[Opening Given data section]

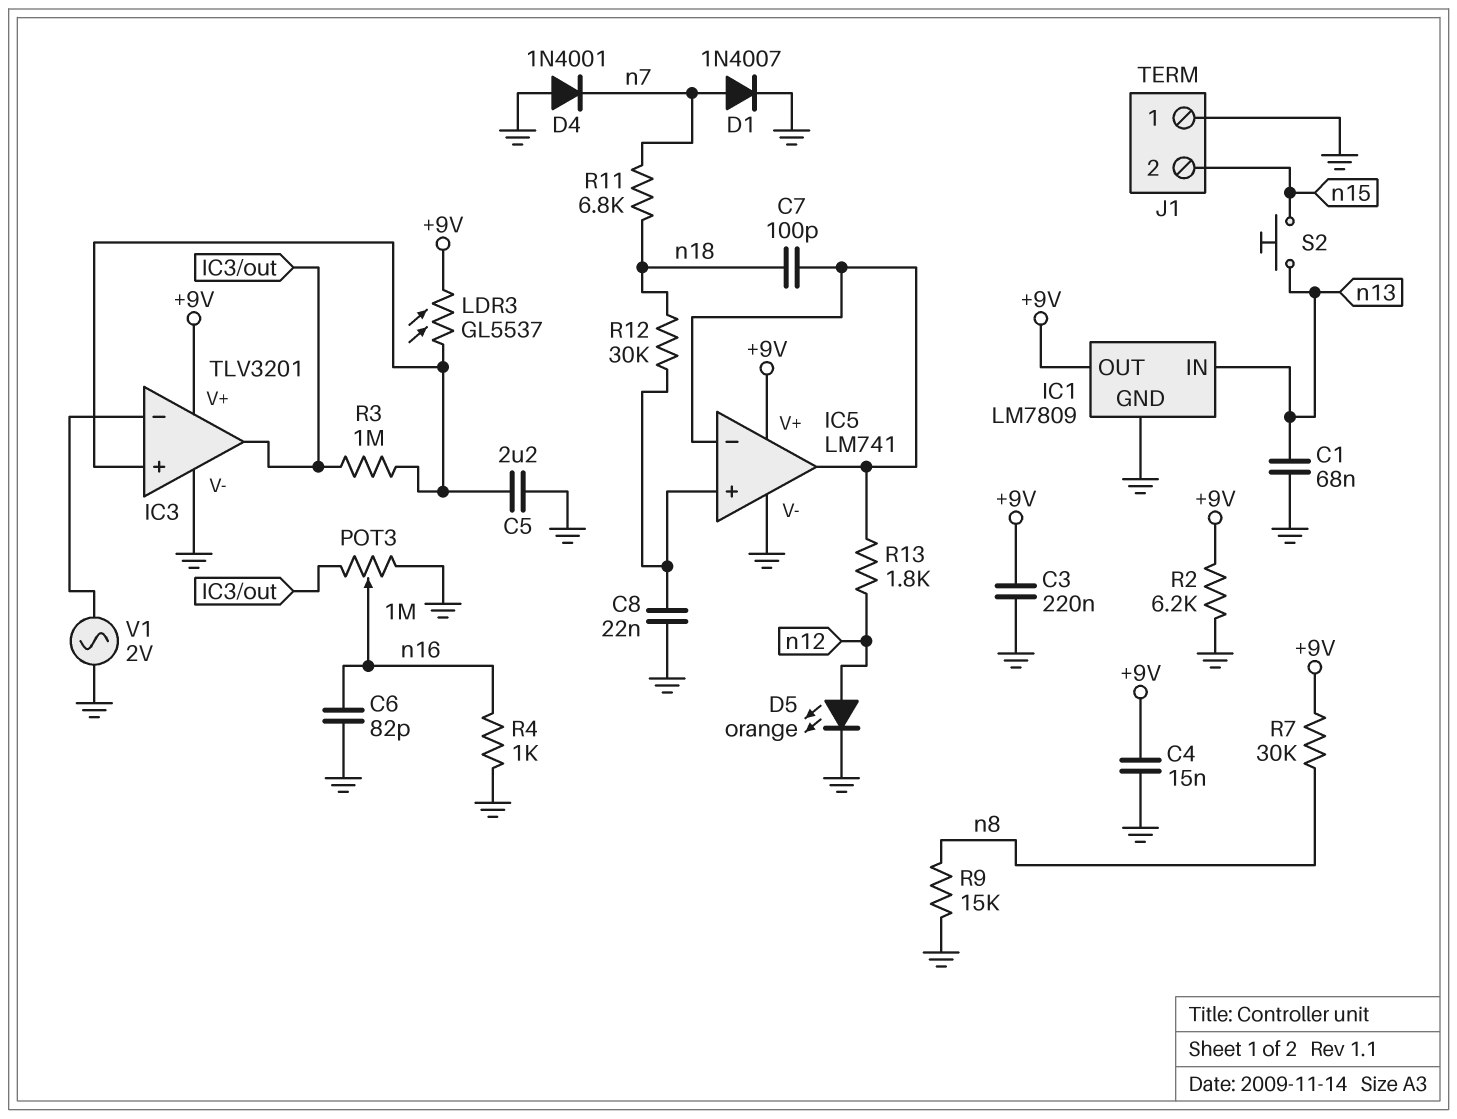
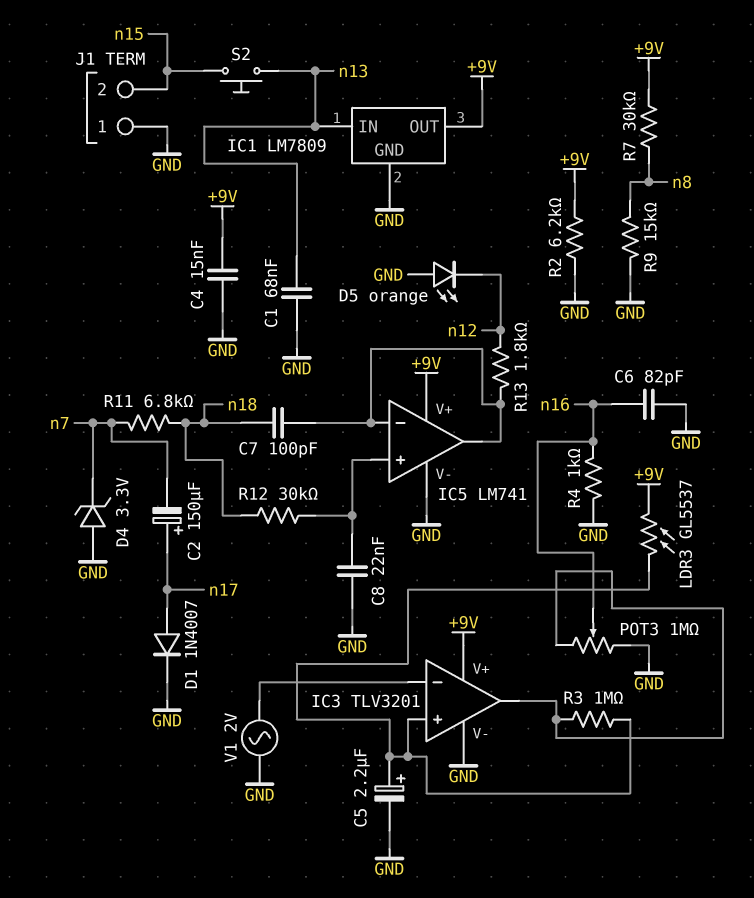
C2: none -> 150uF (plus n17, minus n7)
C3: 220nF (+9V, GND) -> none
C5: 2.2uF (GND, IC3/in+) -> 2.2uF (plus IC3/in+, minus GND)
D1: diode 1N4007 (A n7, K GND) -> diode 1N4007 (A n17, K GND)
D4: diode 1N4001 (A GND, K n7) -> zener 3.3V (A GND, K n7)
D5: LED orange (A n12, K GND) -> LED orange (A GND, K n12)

[Closing Given data section]
[Opening Given data section]

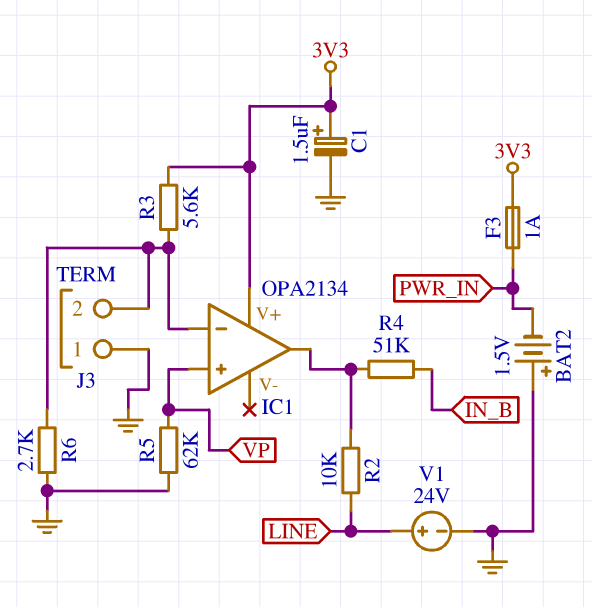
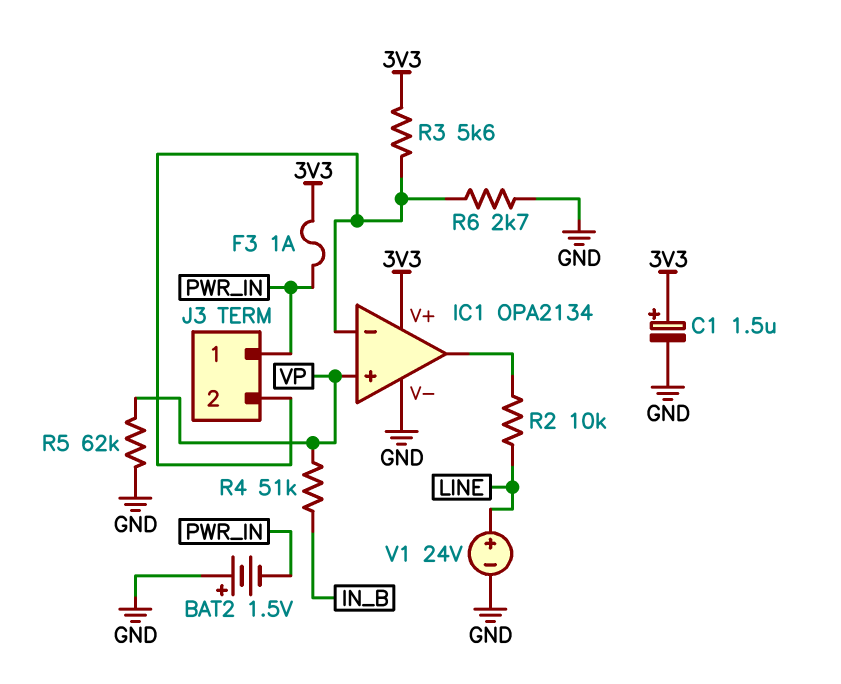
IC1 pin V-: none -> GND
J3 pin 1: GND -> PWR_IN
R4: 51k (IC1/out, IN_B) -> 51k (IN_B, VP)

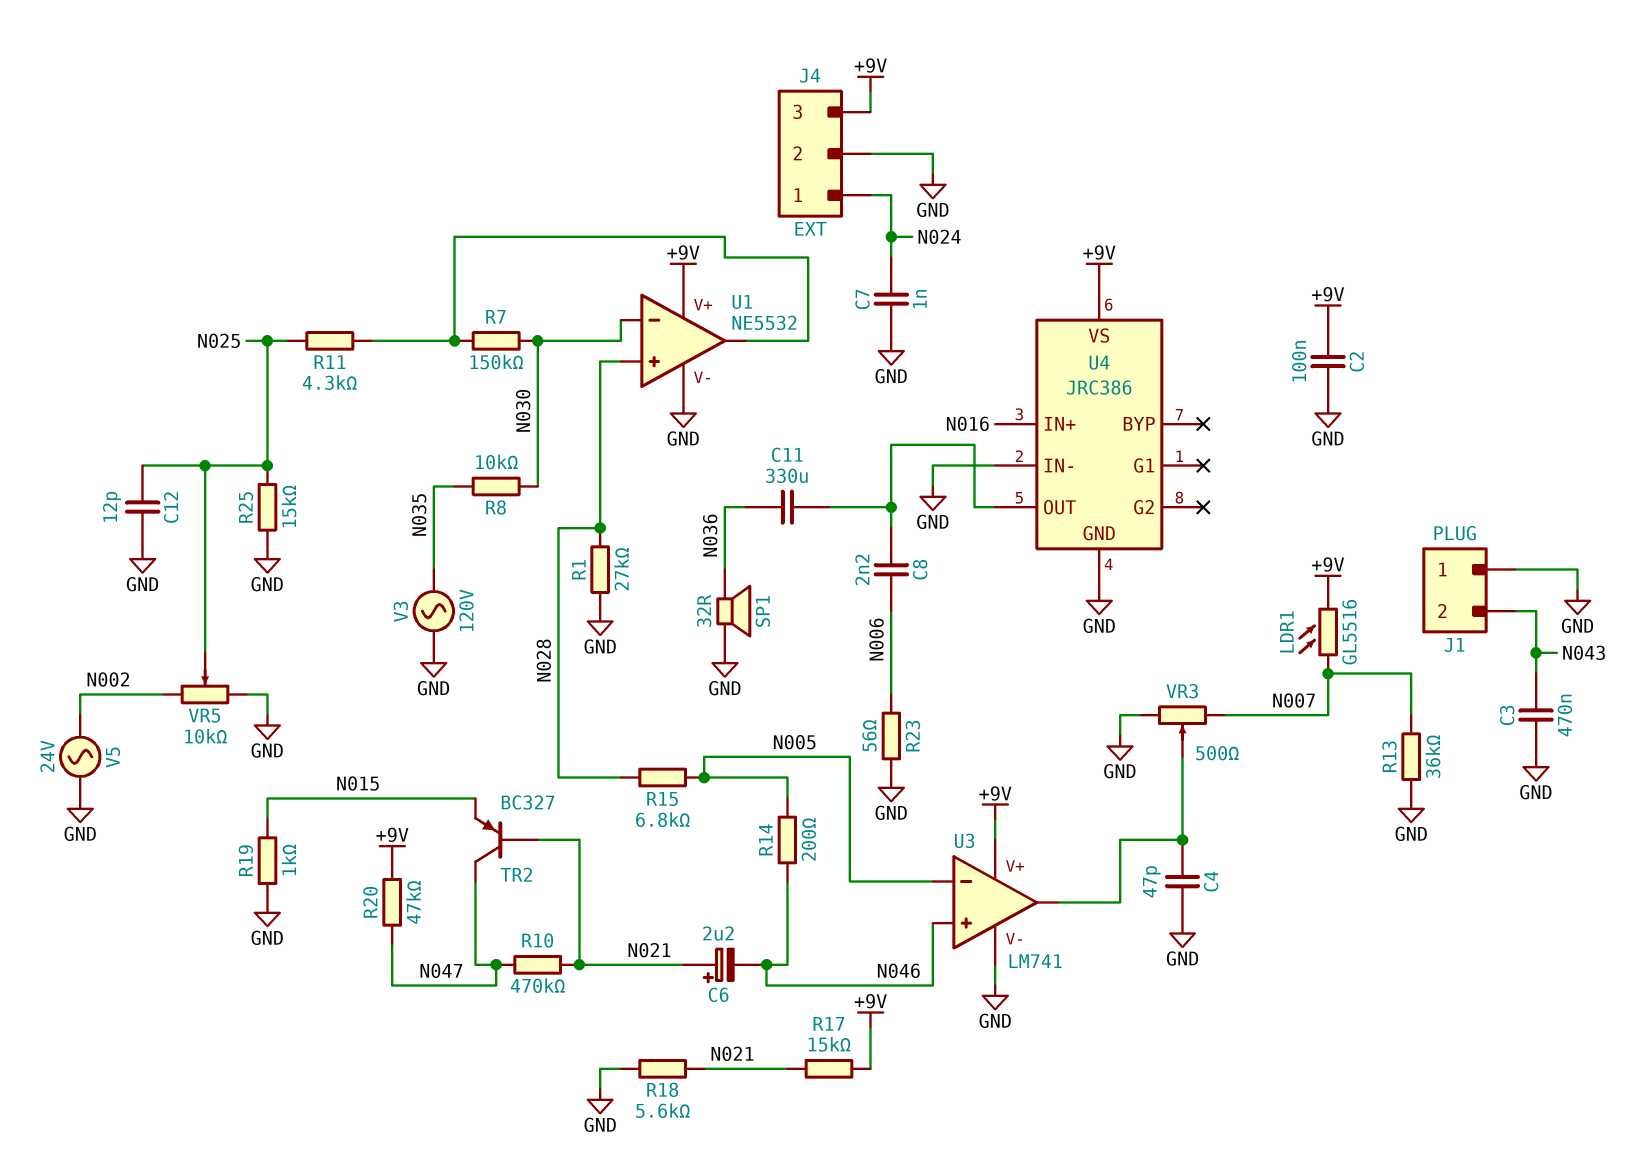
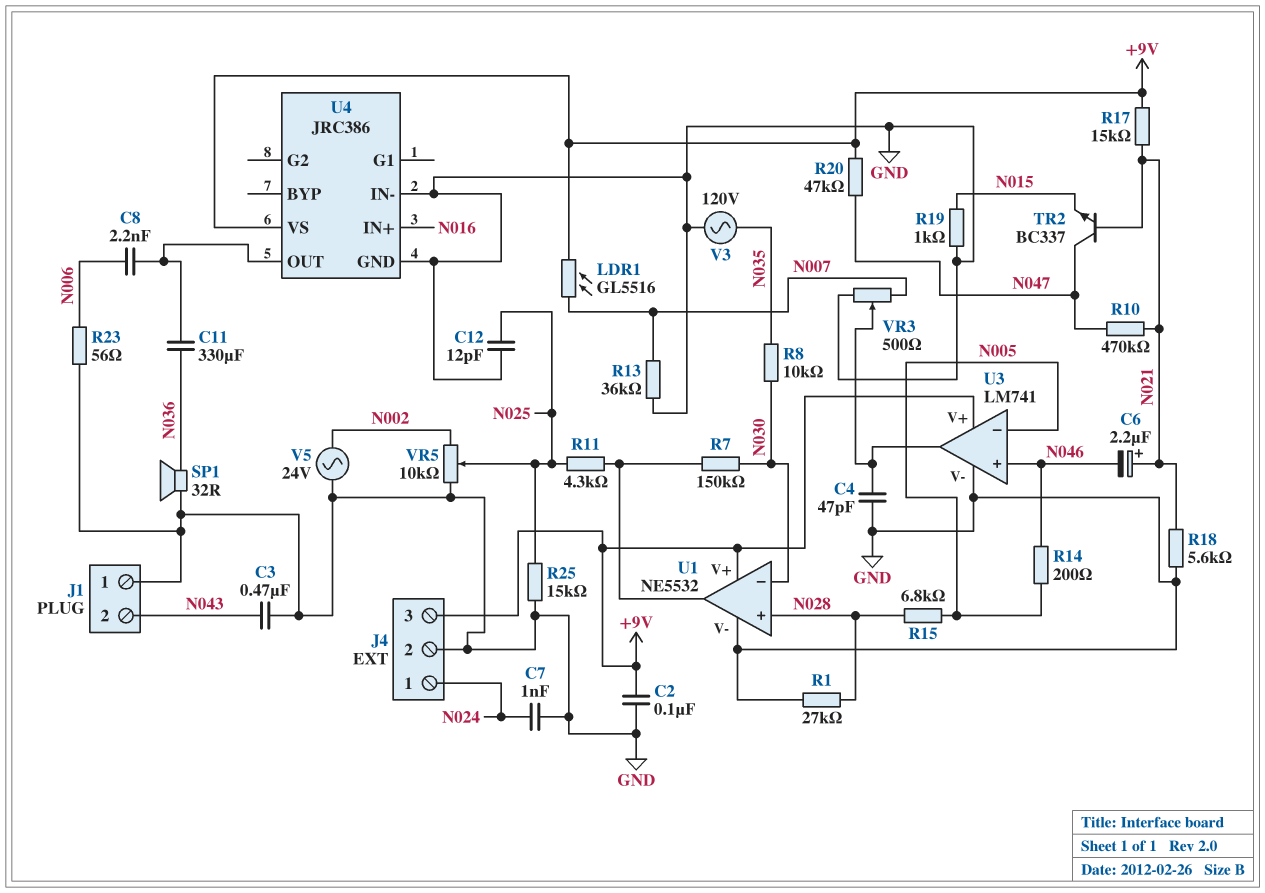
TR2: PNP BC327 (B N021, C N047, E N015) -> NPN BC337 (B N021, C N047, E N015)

[Closing Given data section]
[Opening Given data section]

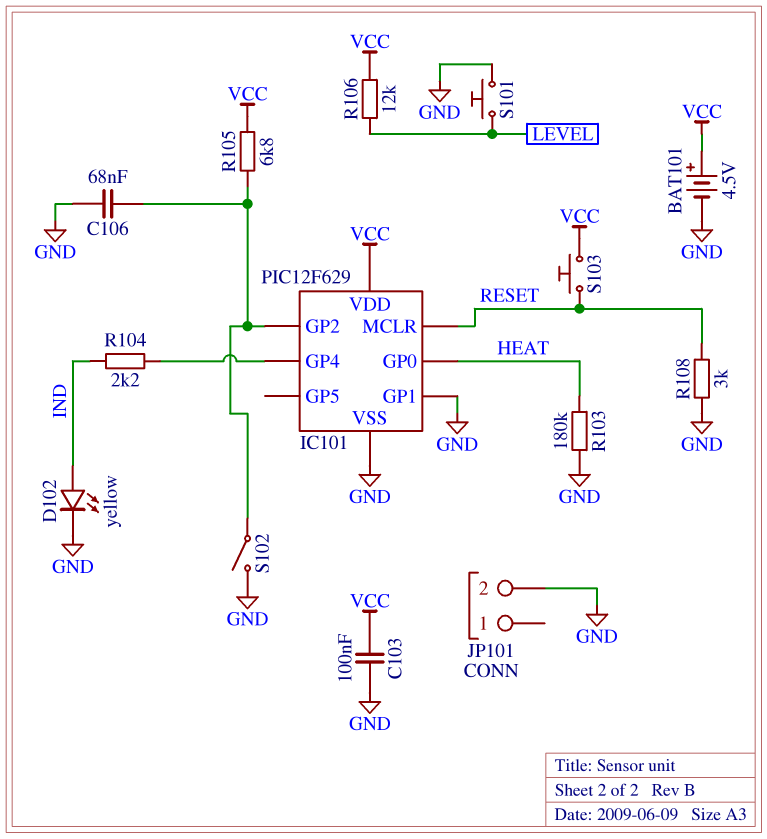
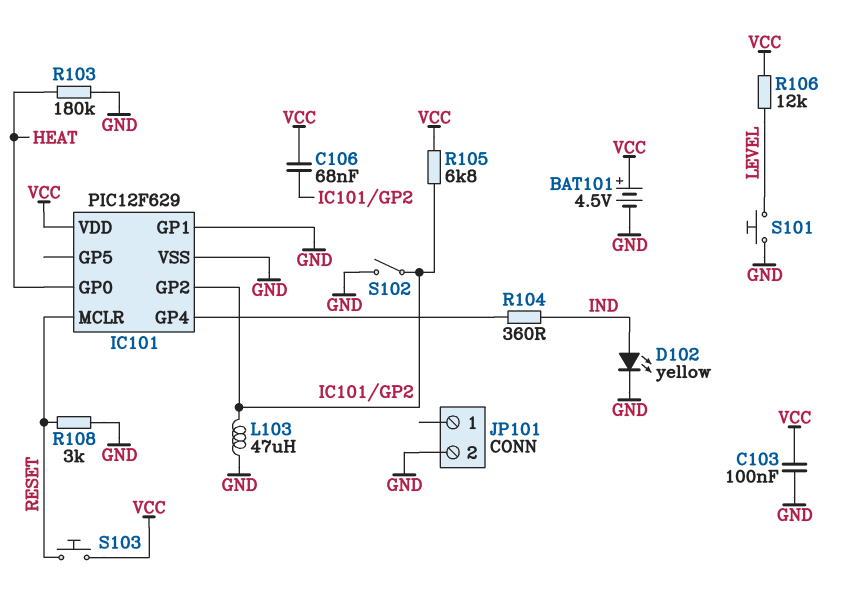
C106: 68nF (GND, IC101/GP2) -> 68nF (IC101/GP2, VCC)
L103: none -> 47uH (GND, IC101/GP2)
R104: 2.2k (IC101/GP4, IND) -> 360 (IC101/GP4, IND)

[Closing Given data section]

The required answer is the run of lines above, starting at the line with "D1: diode 1N4007" and ending at the line with "D5: LED orange", reproduced exactly with both ends.

D1: diode 1N4007 (A n7, K GND) -> diode 1N4007 (A n17, K GND)
D4: diode 1N4001 (A GND, K n7) -> zener 3.3V (A GND, K n7)
D5: LED orange (A n12, K GND) -> LED orange (A GND, K n12)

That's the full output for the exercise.